EXERCISE: Copy the entries below line for line, without changing a word, and leave out the pictures.

DATA:
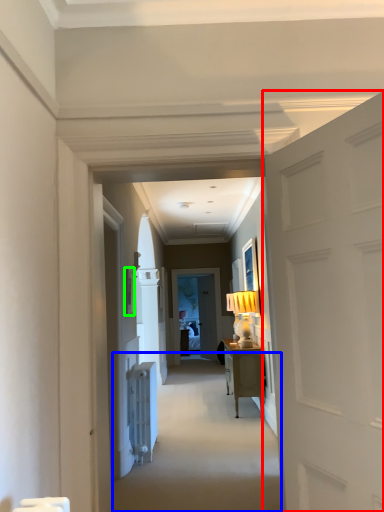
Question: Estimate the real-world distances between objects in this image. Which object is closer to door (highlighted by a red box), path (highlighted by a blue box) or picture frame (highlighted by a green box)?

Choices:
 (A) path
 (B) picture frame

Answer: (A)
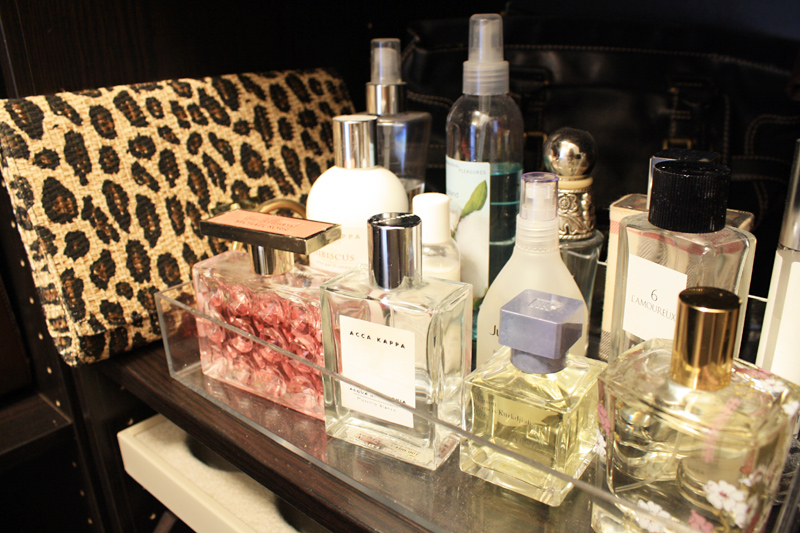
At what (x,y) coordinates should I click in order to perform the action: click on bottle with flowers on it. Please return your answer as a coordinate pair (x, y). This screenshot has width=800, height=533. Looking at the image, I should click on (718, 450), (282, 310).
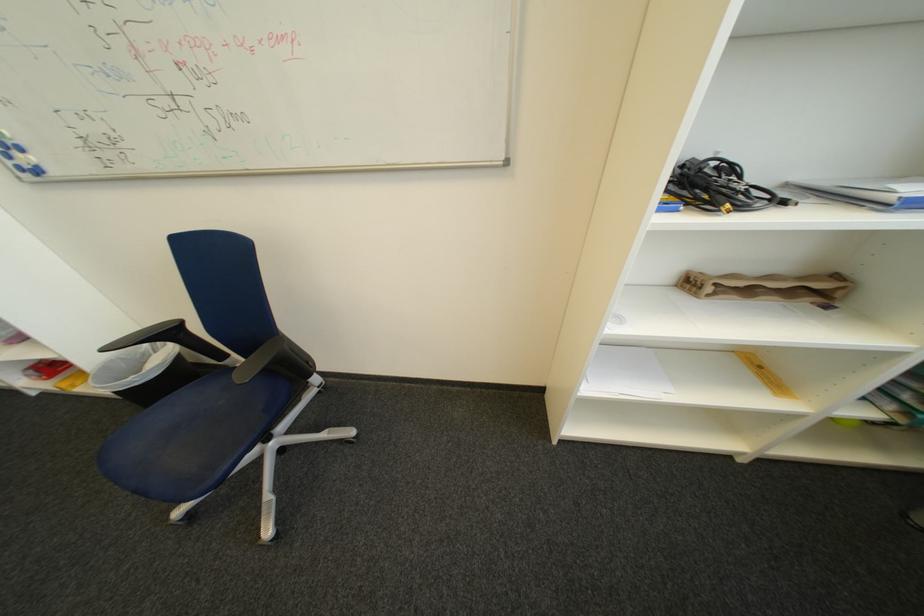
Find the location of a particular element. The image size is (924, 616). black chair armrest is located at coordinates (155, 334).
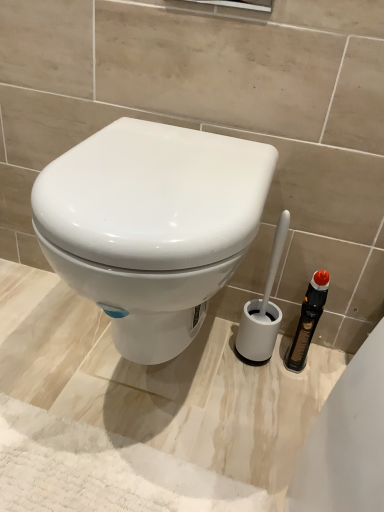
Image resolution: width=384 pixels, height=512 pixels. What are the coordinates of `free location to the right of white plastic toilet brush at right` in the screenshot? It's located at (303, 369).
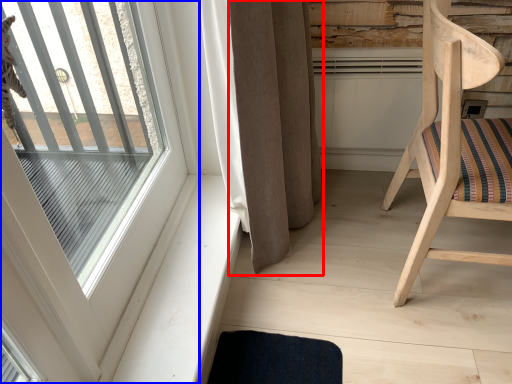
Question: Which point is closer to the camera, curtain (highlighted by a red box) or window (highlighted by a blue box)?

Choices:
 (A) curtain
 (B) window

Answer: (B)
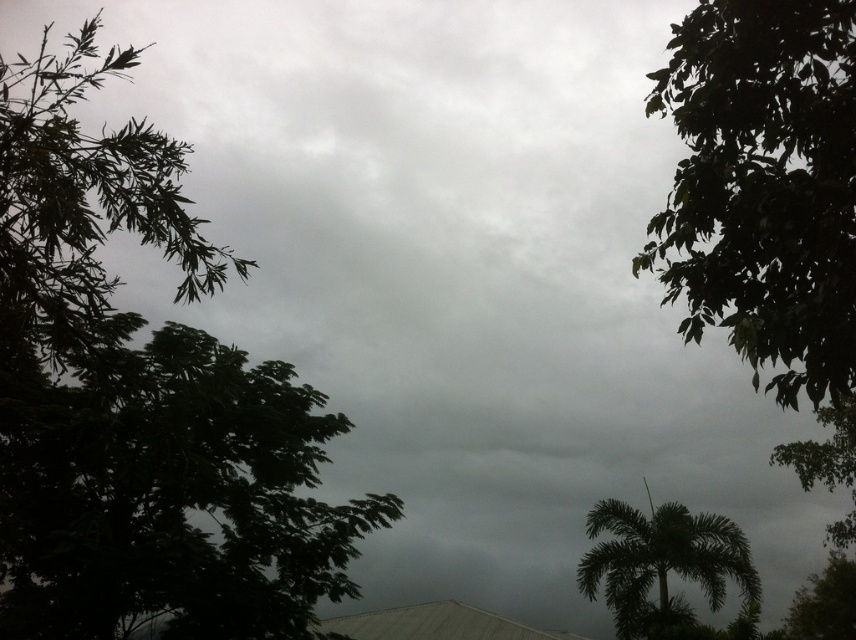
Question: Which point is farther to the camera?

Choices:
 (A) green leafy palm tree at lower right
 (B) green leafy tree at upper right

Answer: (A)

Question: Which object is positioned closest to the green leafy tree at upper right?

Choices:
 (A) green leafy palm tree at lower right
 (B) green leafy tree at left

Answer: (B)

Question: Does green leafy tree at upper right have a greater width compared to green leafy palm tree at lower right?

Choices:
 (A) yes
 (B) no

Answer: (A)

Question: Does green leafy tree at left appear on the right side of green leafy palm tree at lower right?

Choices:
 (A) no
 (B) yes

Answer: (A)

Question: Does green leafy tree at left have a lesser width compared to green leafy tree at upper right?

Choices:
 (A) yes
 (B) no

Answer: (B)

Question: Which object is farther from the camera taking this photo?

SOLVED EXERCISE:
Question: Estimate the real-world distances between objects in this image. Which object is closer to door (highlighted by a red box), path (highlighted by a blue box) or picture frame (highlighted by a green box)?

Choices:
 (A) path
 (B) picture frame

Answer: (A)
At what (x,y) coordinates should I click in order to perform the action: click on bottle with flowers on it. Please return your answer as a coordinate pair (x, y). This screenshot has width=800, height=533. Looking at the image, I should click on (718, 450), (282, 310).
Find the location of a particular element. The image size is (924, 616). black chair armrest is located at coordinates (155, 334).
Image resolution: width=384 pixels, height=512 pixels. What are the coordinates of `free location to the right of white plastic toilet brush at right` in the screenshot? It's located at (303, 369).
Question: Which point is closer to the camera, curtain (highlighted by a red box) or window (highlighted by a blue box)?

Choices:
 (A) curtain
 (B) window

Answer: (B)
Question: Which point is farther to the camera?

Choices:
 (A) green leafy palm tree at lower right
 (B) green leafy tree at upper right

Answer: (A)

Question: Which object is positioned closest to the green leafy tree at upper right?

Choices:
 (A) green leafy palm tree at lower right
 (B) green leafy tree at left

Answer: (B)

Question: Does green leafy tree at upper right have a greater width compared to green leafy palm tree at lower right?

Choices:
 (A) yes
 (B) no

Answer: (A)

Question: Does green leafy tree at left appear on the right side of green leafy palm tree at lower right?

Choices:
 (A) no
 (B) yes

Answer: (A)

Question: Does green leafy tree at left have a lesser width compared to green leafy tree at upper right?

Choices:
 (A) yes
 (B) no

Answer: (B)

Question: Which object is farther from the camera taking this photo?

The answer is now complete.